Exercise instructions - Where the data below shows a picture, leave that picture out and copy the rest exactly.

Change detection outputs
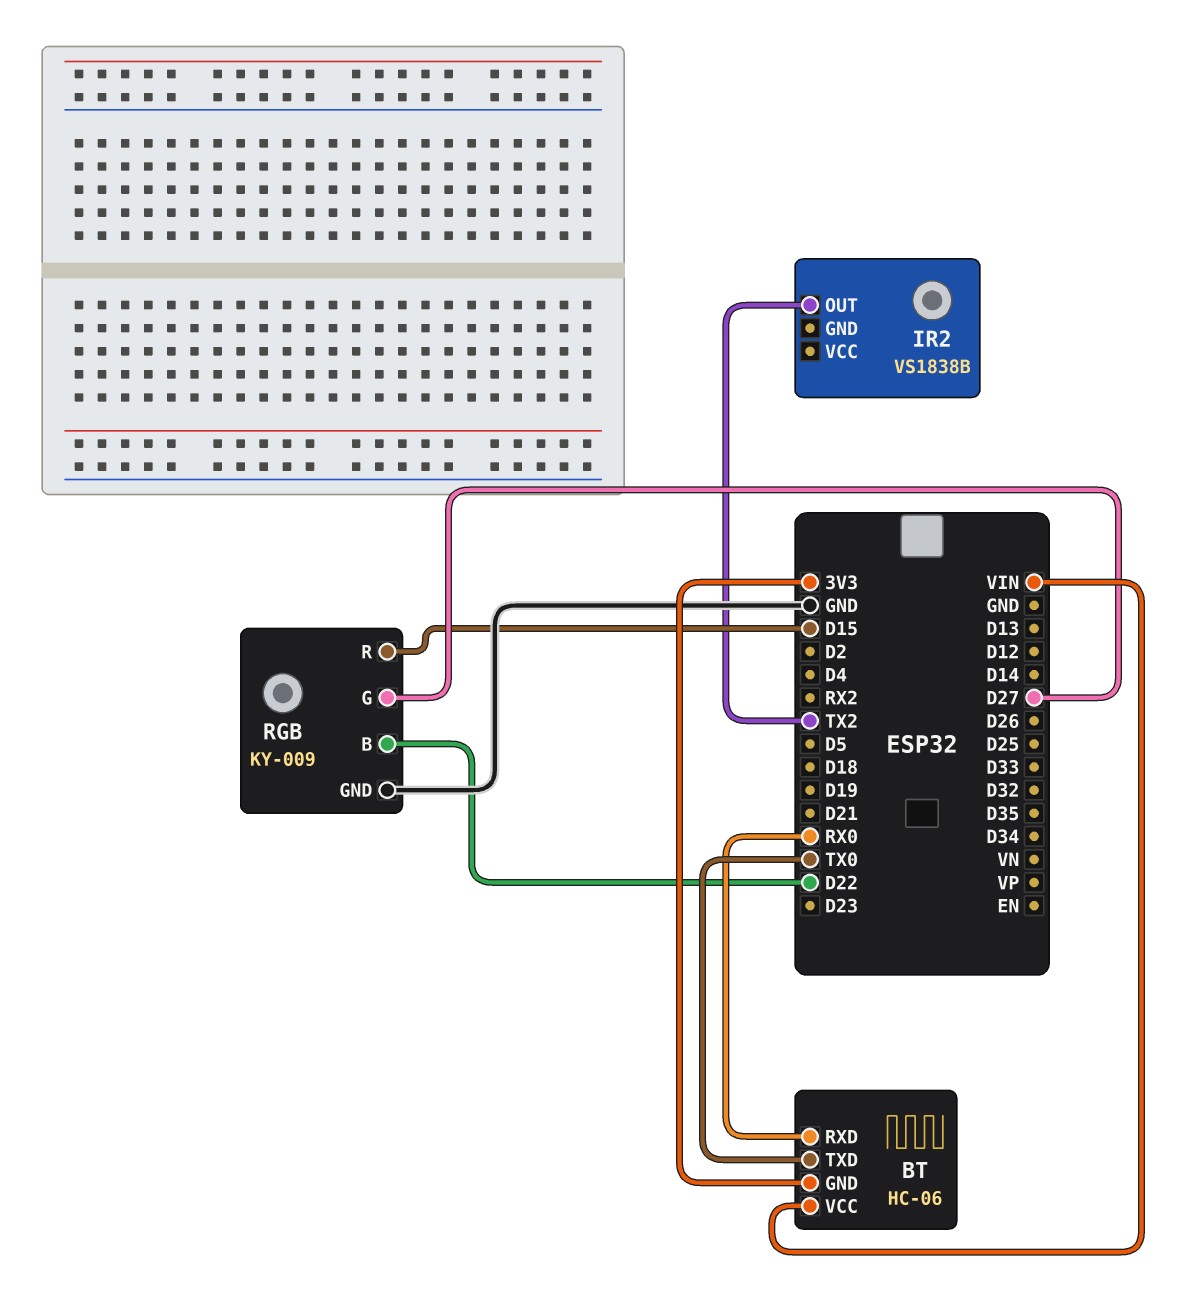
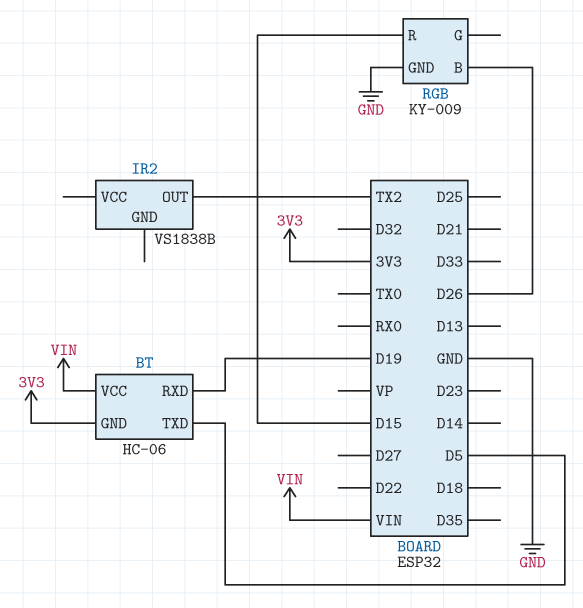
BT pin RXD: RX0 -> D19
BT pin TXD: TX0 -> D5
RGB pin B: D22 -> D26
RGB pin G: D27 -> none

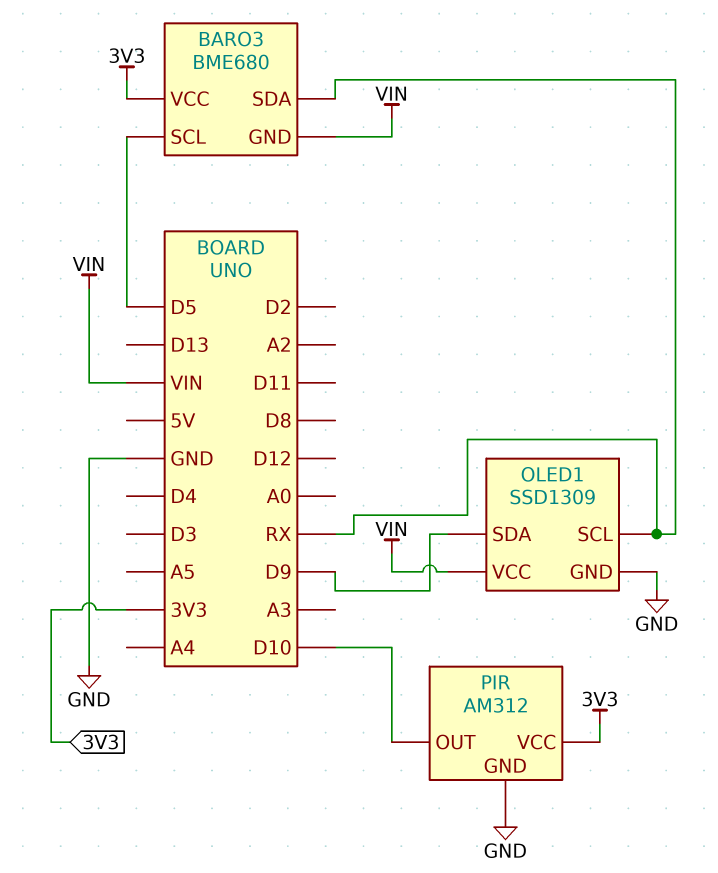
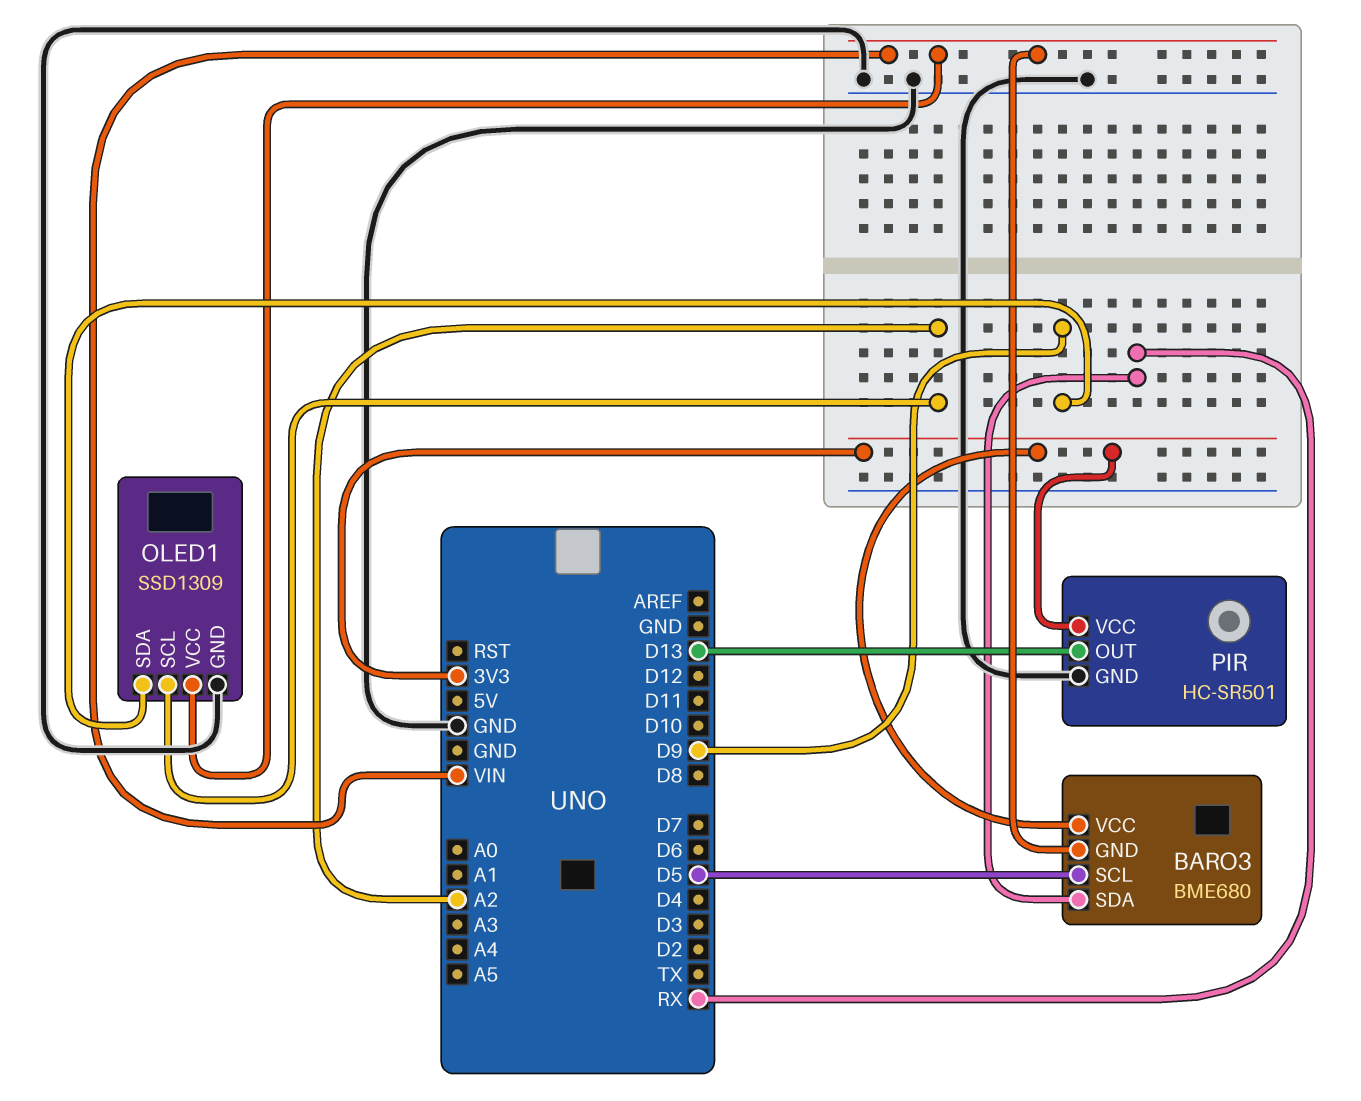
OLED1 pin SCL: RX -> A2
PIR: AM312 -> HC-SR501
PIR pin OUT: D10 -> D13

Exercise solution -
BT pin RXD: RX0 -> D19
BT pin TXD: TX0 -> D5
RGB pin B: D22 -> D26
RGB pin G: D27 -> none

OLED1 pin SCL: RX -> A2
PIR: AM312 -> HC-SR501
PIR pin OUT: D10 -> D13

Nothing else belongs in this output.